*What is being asked*. Should the listing contain images, exclude them; give the rest again exactly.

*The input*.
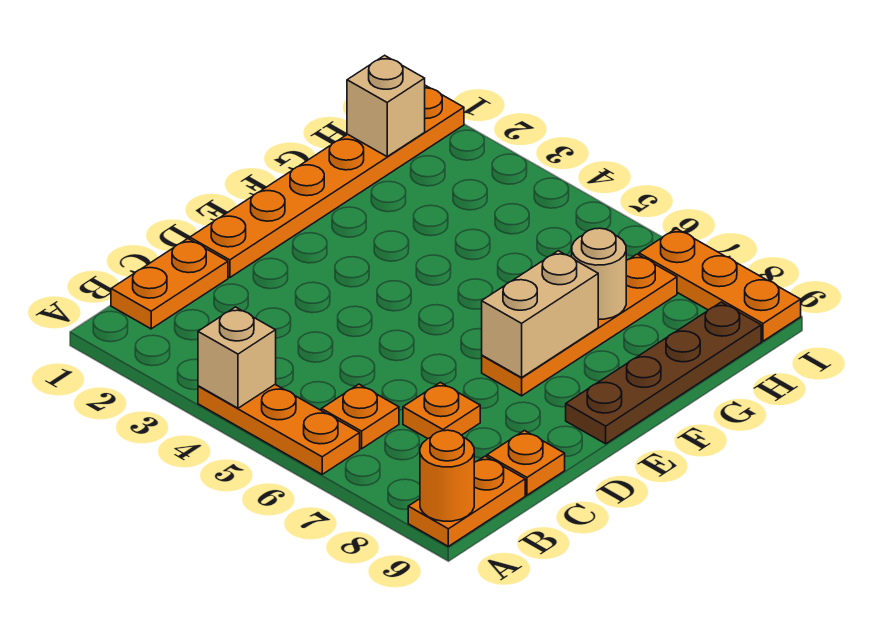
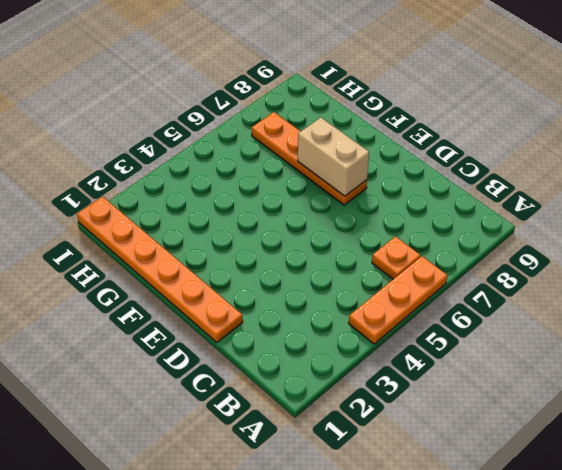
none -> orange plate A9:B9 level 1
none -> orange plate B1:C1 level 1
none -> orange plate C7 level 1

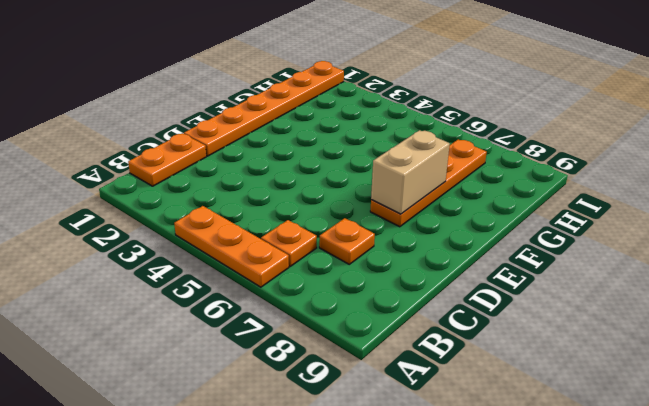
none -> orange plate A9:B9 level 1
none -> orange plate C9 level 1
none -> brown plate E9:H9 level 1

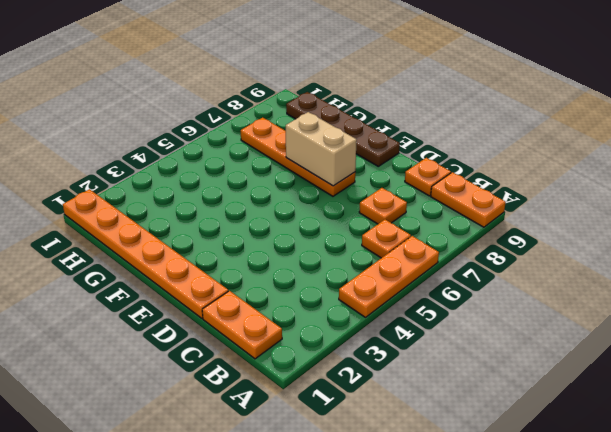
none -> orange plate I7:I9 level 1
none -> tan brick A4 level 2
none -> orange round brick A9 level 2

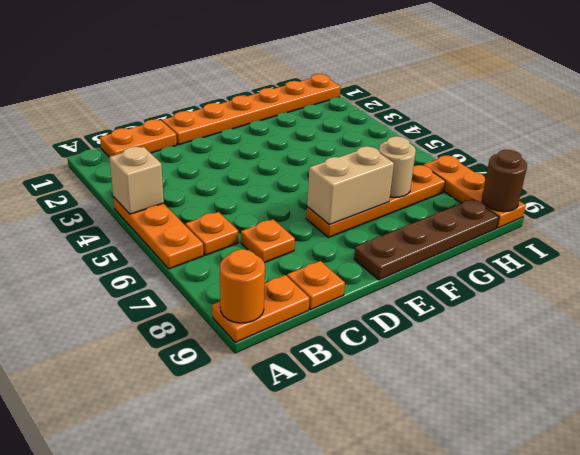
brown round brick I9 level 2 -> none
none -> tan brick H1 level 2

*Output below*.
none -> orange plate A9:B9 level 1
none -> orange plate B1:C1 level 1
none -> orange plate C7 level 1

none -> orange plate A9:B9 level 1
none -> orange plate C9 level 1
none -> brown plate E9:H9 level 1

none -> orange plate I7:I9 level 1
none -> tan brick A4 level 2
none -> orange round brick A9 level 2

brown round brick I9 level 2 -> none
none -> tan brick H1 level 2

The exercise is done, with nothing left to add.